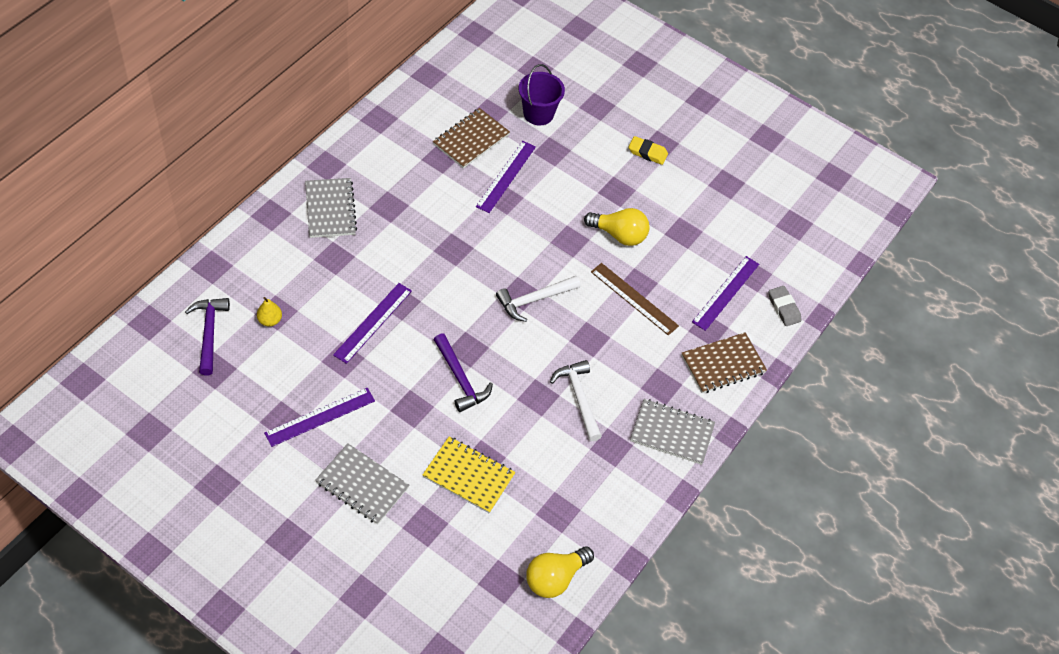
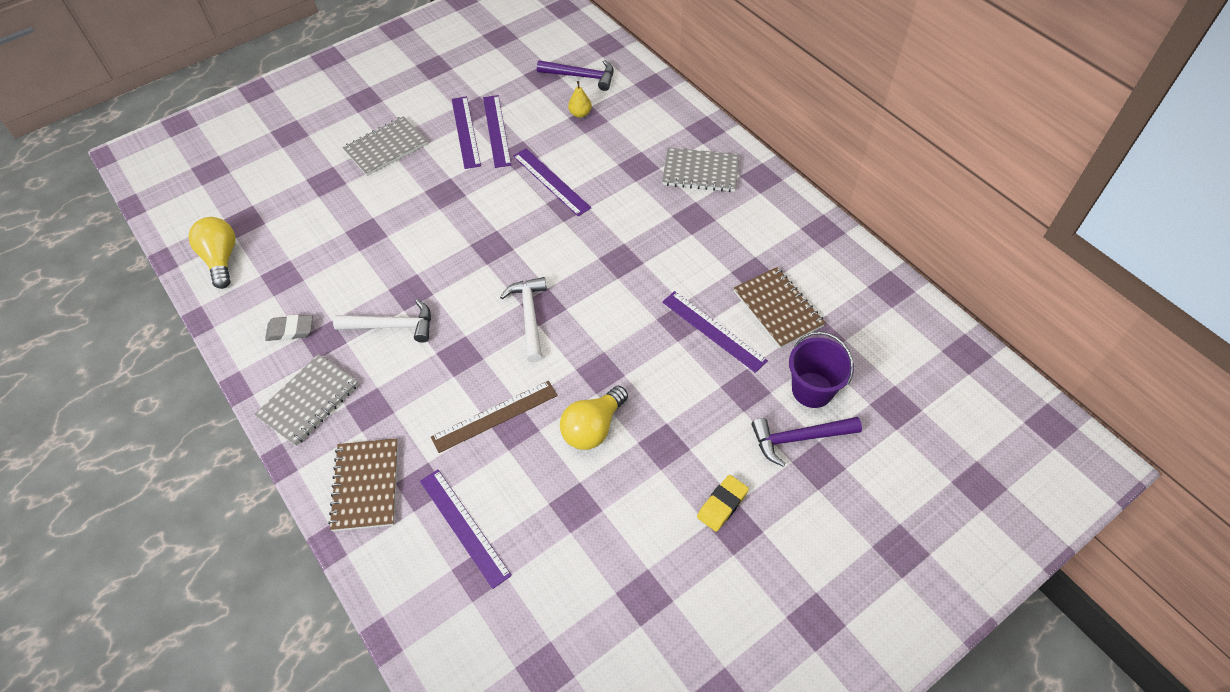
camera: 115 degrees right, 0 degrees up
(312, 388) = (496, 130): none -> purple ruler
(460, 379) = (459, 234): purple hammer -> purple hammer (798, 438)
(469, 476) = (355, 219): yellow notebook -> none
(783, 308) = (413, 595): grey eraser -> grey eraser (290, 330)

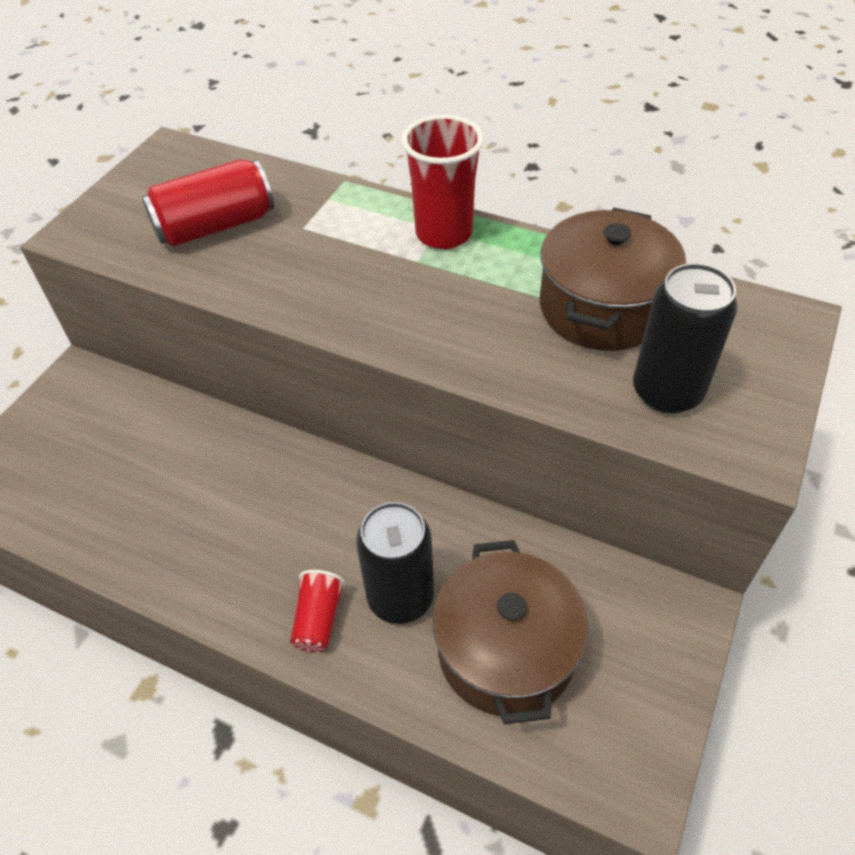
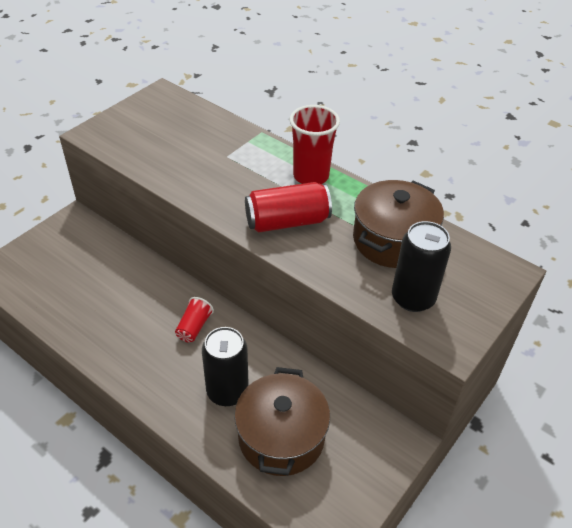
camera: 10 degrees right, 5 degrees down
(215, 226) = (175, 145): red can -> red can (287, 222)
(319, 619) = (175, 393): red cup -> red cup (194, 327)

☆ ☆ ☆

From the line containing "(783, 308) = (413, 595): grey" down to the last line of the entries above, set down every line exactly. Omit all pictures.

(783, 308) = (413, 595): grey eraser -> grey eraser (290, 330)

camera: 10 degrees right, 5 degrees down
(215, 226) = (175, 145): red can -> red can (287, 222)
(319, 619) = (175, 393): red cup -> red cup (194, 327)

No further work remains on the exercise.